Task instructions:
Images in the entries are to be skipped, and everything else is to be written out exactly.

Exercise data:
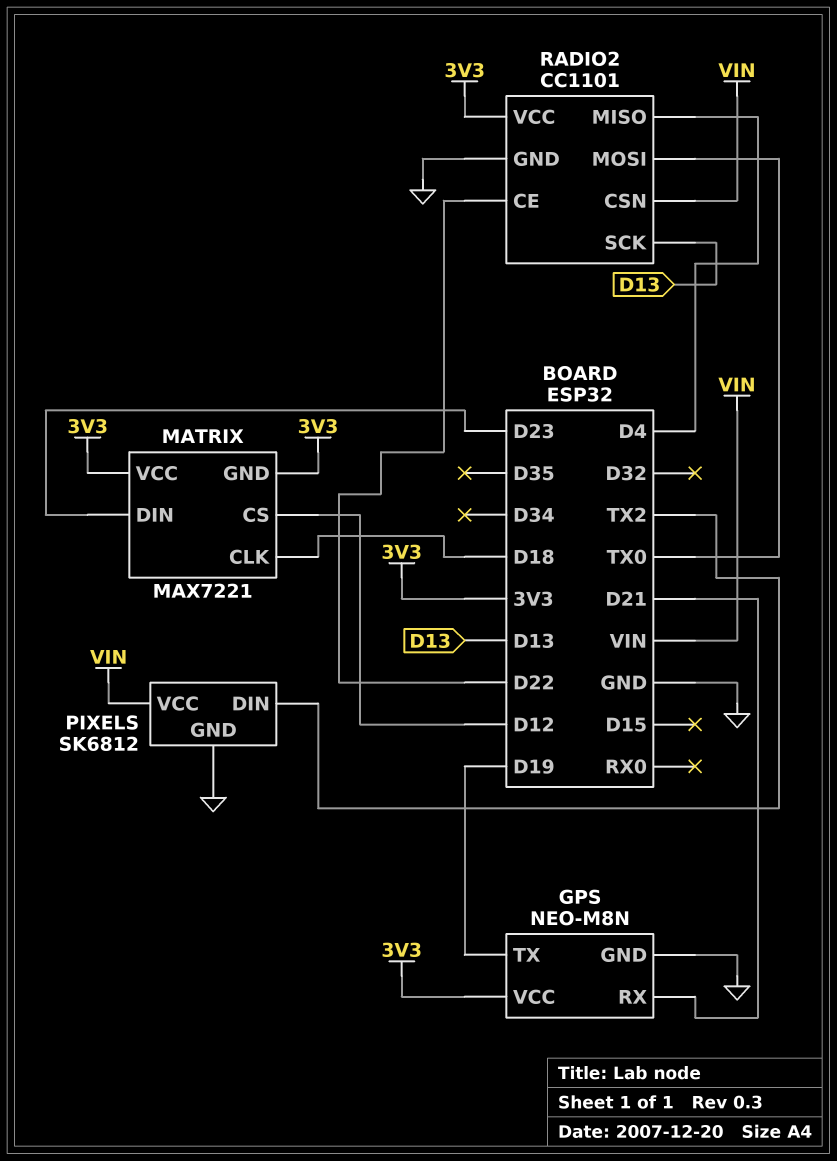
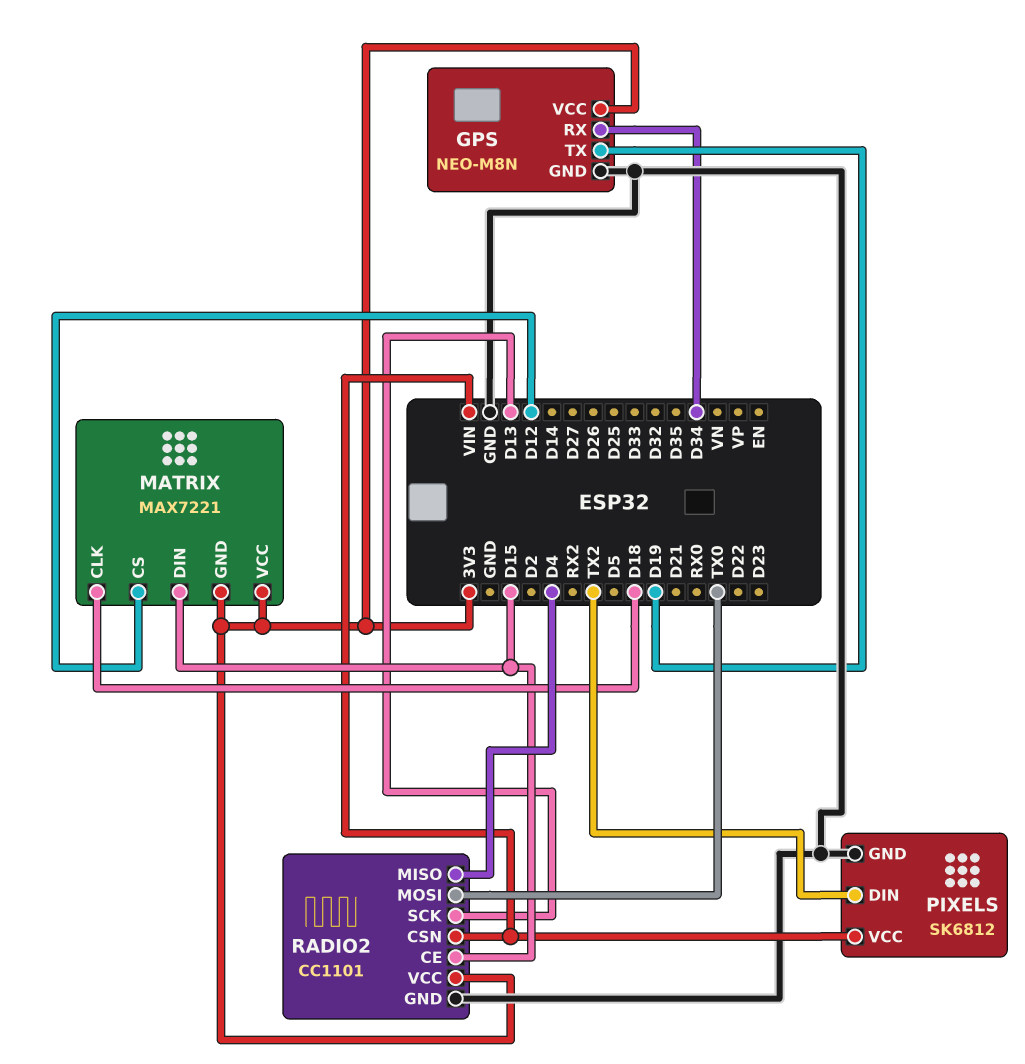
GPS pin RX: D21 -> D34
MATRIX pin DIN: D23 -> D15
RADIO2 pin CE: D22 -> D15

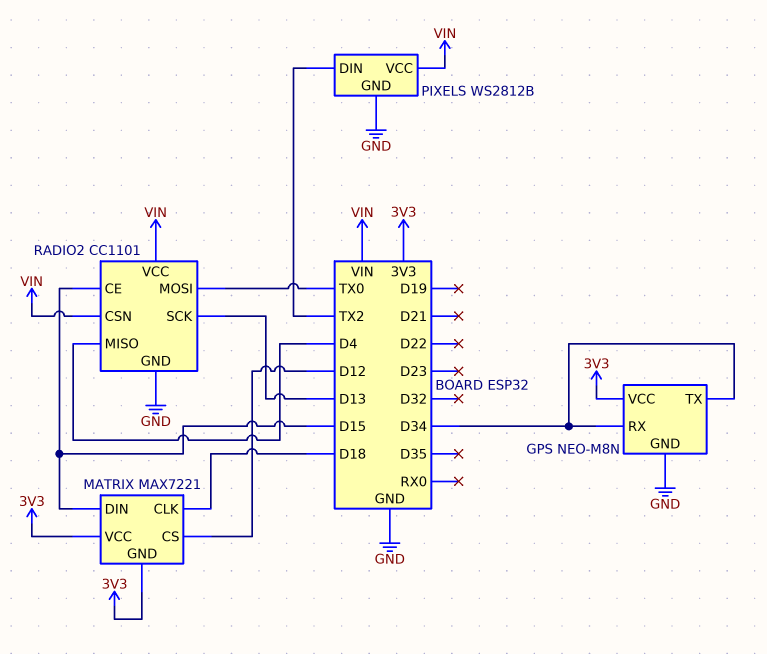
GPS pin TX: D19 -> D34
PIXELS: SK6812 -> WS2812B
RADIO2 pin VCC: 3V3 -> VIN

Answer space:
GPS pin RX: D21 -> D34
MATRIX pin DIN: D23 -> D15
RADIO2 pin CE: D22 -> D15

GPS pin TX: D19 -> D34
PIXELS: SK6812 -> WS2812B
RADIO2 pin VCC: 3V3 -> VIN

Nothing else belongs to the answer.